Start of Entries provided

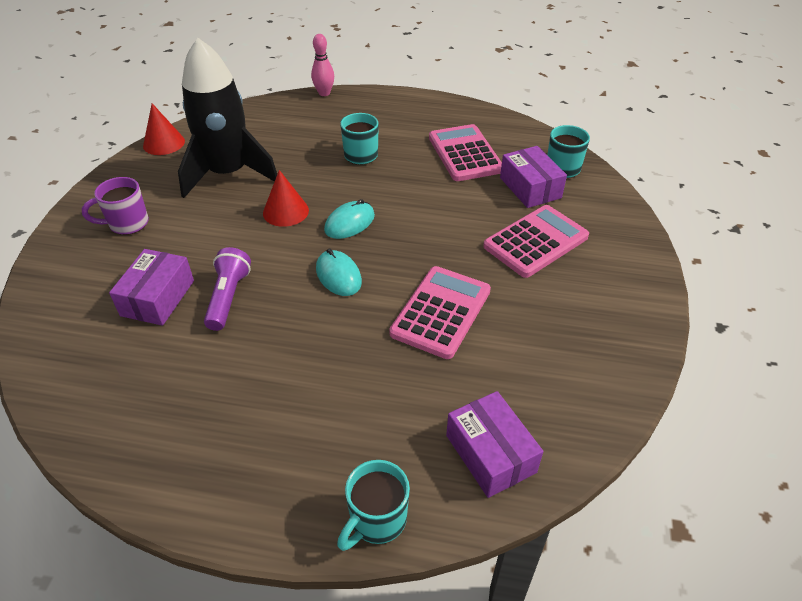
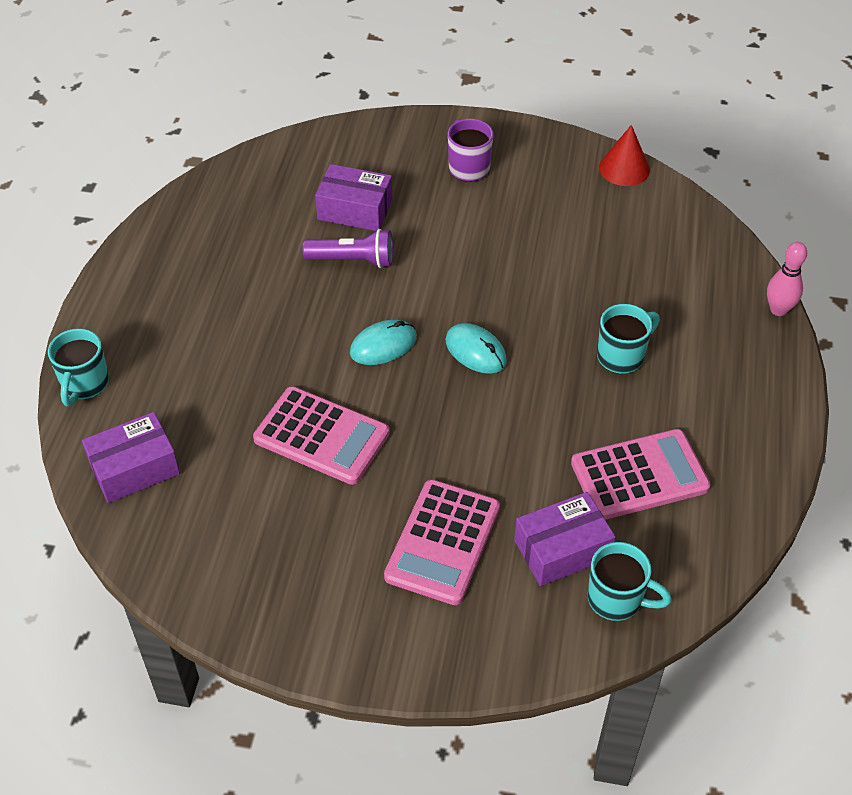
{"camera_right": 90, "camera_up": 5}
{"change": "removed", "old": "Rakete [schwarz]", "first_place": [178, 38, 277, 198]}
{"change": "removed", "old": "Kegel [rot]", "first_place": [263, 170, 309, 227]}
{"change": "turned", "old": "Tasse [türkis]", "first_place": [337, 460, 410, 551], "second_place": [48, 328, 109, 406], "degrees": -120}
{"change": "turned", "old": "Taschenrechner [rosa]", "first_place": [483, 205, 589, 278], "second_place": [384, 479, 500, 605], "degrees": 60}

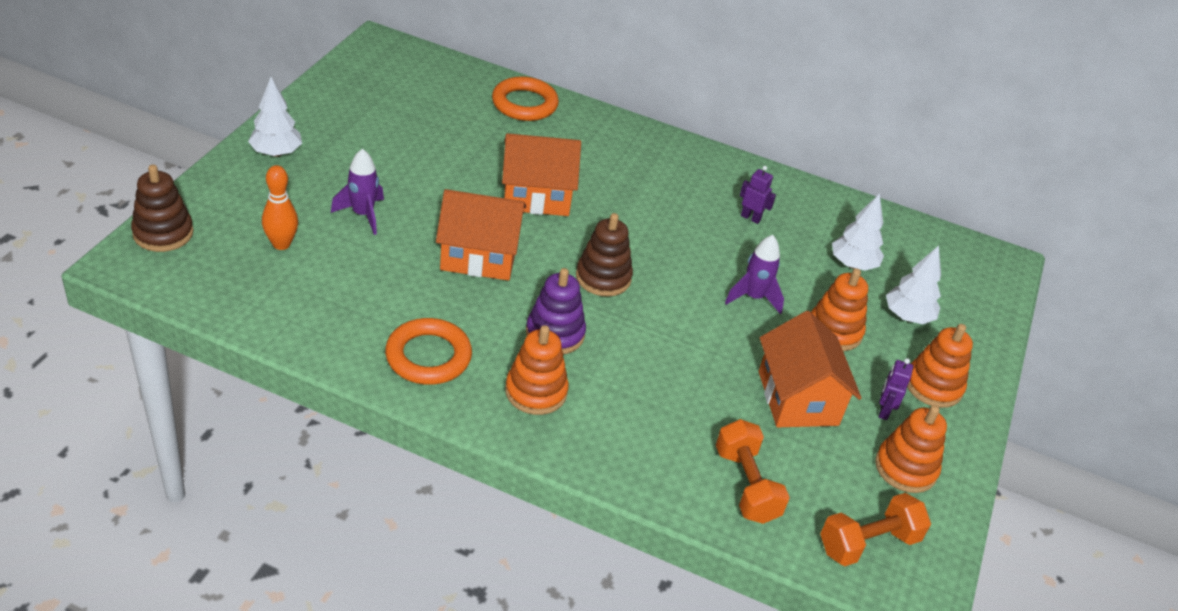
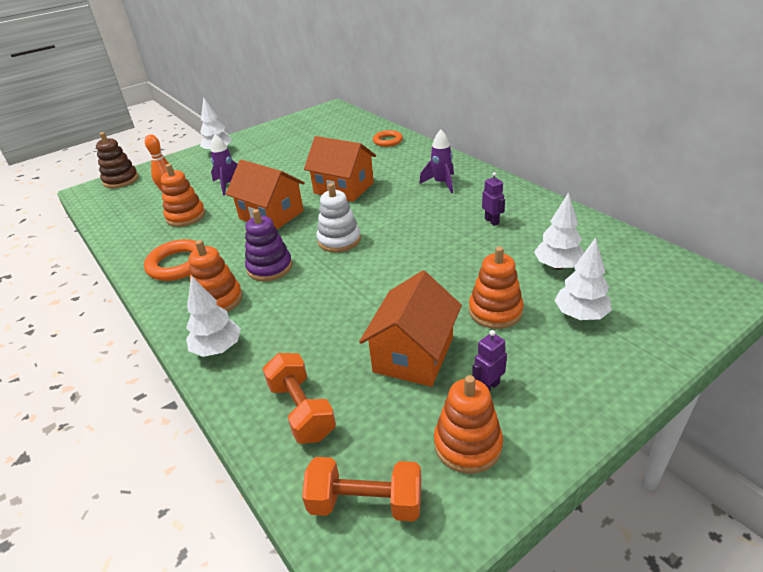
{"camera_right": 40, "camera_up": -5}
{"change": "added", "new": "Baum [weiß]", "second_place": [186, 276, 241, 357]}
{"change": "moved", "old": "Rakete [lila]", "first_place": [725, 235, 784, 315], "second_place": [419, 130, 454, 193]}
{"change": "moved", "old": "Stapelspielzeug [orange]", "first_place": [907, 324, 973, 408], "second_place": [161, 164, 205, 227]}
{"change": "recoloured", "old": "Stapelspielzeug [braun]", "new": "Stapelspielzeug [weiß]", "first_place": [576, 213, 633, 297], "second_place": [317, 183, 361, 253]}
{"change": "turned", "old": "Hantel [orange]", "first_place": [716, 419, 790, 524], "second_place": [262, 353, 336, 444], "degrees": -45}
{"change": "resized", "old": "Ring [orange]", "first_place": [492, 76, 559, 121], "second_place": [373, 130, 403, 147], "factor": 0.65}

End of Entries provided

• What you should do: Going through the entries above, show each line that contains "degrees".

• Answer:
{"change": "turned", "old": "Tasse [türkis]", "first_place": [337, 460, 410, 551], "second_place": [48, 328, 109, 406], "degrees": -120}
{"change": "turned", "old": "Taschenrechner [rosa]", "first_place": [483, 205, 589, 278], "second_place": [384, 479, 500, 605], "degrees": 60}
{"change": "turned", "old": "Hantel [orange]", "first_place": [716, 419, 790, 524], "second_place": [262, 353, 336, 444], "degrees": -45}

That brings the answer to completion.